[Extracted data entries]
'''

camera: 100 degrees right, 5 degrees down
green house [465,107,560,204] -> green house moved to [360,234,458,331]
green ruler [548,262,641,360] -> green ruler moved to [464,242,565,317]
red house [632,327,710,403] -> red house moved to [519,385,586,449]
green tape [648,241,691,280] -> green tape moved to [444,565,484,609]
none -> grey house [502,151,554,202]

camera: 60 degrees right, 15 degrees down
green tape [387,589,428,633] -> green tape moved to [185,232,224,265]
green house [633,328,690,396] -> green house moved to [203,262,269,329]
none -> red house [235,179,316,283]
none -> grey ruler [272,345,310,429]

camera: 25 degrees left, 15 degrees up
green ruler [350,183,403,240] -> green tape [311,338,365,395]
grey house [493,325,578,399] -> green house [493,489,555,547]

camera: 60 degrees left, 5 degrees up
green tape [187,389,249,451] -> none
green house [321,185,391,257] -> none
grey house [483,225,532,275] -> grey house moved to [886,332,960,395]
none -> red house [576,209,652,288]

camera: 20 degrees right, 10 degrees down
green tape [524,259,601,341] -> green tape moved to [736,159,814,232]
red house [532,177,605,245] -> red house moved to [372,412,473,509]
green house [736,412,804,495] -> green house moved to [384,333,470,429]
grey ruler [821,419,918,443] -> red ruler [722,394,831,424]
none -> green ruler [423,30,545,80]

'''

Please give back, exactly as it stands above, the stretch from the line with "none -> grey house [502,151,554,202]" through the line with "grey house [493,325,578,399]", and no line outside it.

none -> grey house [502,151,554,202]

camera: 60 degrees right, 15 degrees down
green tape [387,589,428,633] -> green tape moved to [185,232,224,265]
green house [633,328,690,396] -> green house moved to [203,262,269,329]
none -> red house [235,179,316,283]
none -> grey ruler [272,345,310,429]

camera: 25 degrees left, 15 degrees up
green ruler [350,183,403,240] -> green tape [311,338,365,395]
grey house [493,325,578,399] -> green house [493,489,555,547]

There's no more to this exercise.